What the exercise asks: Output exactly the span of lines beginning with the one that holds "purple truck: 2 -> 1" and ending with the last line of the data below.

Exercise materials:
=== Begin Enclosure ===
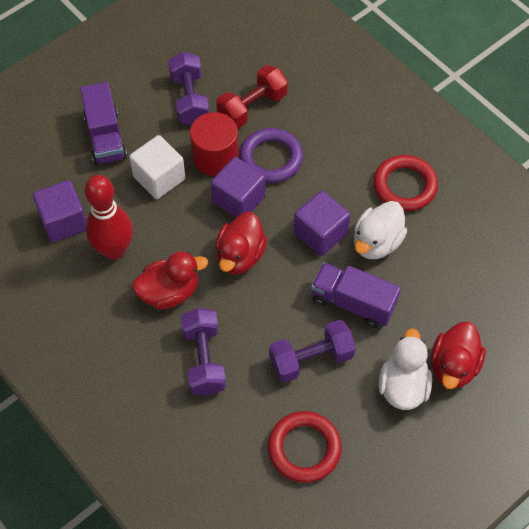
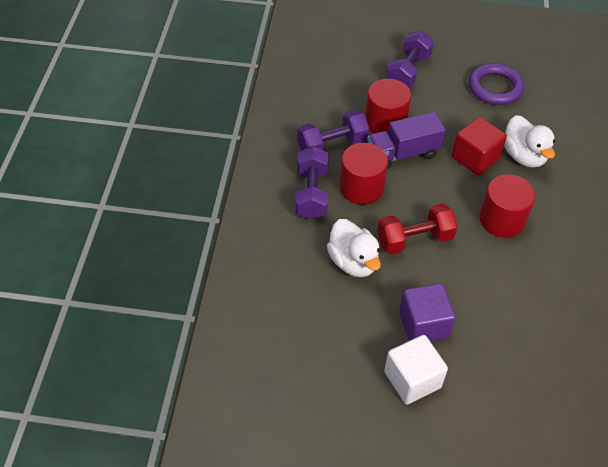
purple cube: 3 -> 1
purple truck: 2 -> 1
red bowling pin: 1 -> 0
red cube: 0 -> 1
red cylinder: 1 -> 3
red duck: 3 -> 0
red ring: 2 -> 0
=== End Enclosure ===
Exercise result:
purple truck: 2 -> 1
red bowling pin: 1 -> 0
red cube: 0 -> 1
red cylinder: 1 -> 3
red duck: 3 -> 0
red ring: 2 -> 0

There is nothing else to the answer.